#### PROMPT
Sort through the material below and copy each line with "black".

#### DATA FOR THIS TASK
____________

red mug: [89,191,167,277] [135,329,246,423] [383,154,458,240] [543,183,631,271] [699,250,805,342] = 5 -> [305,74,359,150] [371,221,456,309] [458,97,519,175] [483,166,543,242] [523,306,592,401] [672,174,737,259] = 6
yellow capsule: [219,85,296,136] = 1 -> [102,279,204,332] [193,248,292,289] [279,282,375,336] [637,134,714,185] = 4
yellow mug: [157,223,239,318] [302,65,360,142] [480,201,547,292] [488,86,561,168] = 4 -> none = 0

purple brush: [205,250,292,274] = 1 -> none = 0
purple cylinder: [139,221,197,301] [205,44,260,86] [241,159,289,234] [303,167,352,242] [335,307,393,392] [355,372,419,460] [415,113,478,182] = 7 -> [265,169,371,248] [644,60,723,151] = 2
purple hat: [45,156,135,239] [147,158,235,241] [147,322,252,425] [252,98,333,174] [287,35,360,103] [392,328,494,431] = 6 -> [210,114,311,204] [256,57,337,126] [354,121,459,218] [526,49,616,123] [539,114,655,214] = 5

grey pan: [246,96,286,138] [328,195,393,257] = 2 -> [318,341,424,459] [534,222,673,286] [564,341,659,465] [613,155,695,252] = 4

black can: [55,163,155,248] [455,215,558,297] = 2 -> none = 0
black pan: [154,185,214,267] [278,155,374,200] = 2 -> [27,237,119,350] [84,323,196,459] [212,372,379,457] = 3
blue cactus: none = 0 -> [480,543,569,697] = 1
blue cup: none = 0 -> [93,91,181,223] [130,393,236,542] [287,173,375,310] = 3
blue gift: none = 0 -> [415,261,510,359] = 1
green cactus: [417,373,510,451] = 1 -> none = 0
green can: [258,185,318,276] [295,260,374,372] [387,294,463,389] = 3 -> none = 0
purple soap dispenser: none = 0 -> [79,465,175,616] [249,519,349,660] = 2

____________

#### ANSWER BELOW
black can: [55,163,155,248] [455,215,558,297] = 2 -> none = 0
black pan: [154,185,214,267] [278,155,374,200] = 2 -> [27,237,119,350] [84,323,196,459] [212,372,379,457] = 3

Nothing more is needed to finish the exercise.